> Work to be completed
Retype verbatim the lines of the listing, from the very first through the line with "blue tape: [48,217,173,318]".

> Dataset
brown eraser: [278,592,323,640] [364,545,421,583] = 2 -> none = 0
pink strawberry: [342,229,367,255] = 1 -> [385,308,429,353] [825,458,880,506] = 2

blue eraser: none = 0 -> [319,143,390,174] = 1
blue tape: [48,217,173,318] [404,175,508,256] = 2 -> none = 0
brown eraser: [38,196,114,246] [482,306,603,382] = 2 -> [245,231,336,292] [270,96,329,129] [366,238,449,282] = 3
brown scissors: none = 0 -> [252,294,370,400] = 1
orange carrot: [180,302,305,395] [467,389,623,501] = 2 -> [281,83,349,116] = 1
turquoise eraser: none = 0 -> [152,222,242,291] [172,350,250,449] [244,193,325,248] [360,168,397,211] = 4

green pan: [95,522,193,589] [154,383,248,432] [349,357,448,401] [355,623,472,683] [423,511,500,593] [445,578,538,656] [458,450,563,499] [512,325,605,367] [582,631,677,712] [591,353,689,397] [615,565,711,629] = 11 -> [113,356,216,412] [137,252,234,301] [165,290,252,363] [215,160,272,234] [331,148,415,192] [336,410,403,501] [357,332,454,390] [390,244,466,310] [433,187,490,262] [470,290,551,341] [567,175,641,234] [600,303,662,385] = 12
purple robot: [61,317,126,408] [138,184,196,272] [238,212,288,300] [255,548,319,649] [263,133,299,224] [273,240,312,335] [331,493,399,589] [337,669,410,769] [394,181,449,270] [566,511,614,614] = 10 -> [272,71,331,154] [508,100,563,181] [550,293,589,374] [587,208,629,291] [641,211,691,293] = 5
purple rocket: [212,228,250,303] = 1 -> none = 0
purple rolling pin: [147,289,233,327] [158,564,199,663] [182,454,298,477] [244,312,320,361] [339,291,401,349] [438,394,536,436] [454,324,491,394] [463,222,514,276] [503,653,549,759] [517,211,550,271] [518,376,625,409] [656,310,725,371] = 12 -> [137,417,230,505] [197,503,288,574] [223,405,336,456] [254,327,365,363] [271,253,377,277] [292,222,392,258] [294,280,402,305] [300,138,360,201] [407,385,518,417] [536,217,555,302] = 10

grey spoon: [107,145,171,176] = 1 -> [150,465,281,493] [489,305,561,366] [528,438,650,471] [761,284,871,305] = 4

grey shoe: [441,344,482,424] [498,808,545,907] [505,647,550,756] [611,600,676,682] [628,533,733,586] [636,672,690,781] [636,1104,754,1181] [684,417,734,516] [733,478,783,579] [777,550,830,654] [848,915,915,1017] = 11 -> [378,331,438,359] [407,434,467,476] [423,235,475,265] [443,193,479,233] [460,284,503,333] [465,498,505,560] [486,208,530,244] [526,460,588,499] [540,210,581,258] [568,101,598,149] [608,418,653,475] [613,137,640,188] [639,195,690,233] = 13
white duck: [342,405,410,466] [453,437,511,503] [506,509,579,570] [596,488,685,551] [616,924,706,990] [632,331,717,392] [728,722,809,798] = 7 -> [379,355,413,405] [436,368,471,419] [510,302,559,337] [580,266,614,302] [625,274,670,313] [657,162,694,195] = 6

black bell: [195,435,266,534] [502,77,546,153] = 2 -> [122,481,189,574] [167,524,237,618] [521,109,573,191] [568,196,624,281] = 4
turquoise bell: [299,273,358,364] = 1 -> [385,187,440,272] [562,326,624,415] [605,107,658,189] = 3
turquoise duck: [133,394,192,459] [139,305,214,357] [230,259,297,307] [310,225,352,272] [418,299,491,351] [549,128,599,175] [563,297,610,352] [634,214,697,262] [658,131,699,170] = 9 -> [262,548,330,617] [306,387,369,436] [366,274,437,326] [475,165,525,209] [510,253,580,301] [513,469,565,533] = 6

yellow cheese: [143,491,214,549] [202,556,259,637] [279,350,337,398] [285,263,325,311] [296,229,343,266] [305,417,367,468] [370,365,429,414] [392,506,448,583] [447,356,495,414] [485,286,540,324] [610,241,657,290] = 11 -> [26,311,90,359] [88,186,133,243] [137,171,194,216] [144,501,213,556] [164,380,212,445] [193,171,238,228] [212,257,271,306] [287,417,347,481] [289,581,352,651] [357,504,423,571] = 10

> Response
brown eraser: [278,592,323,640] [364,545,421,583] = 2 -> none = 0
pink strawberry: [342,229,367,255] = 1 -> [385,308,429,353] [825,458,880,506] = 2

blue eraser: none = 0 -> [319,143,390,174] = 1
blue tape: [48,217,173,318] [404,175,508,256] = 2 -> none = 0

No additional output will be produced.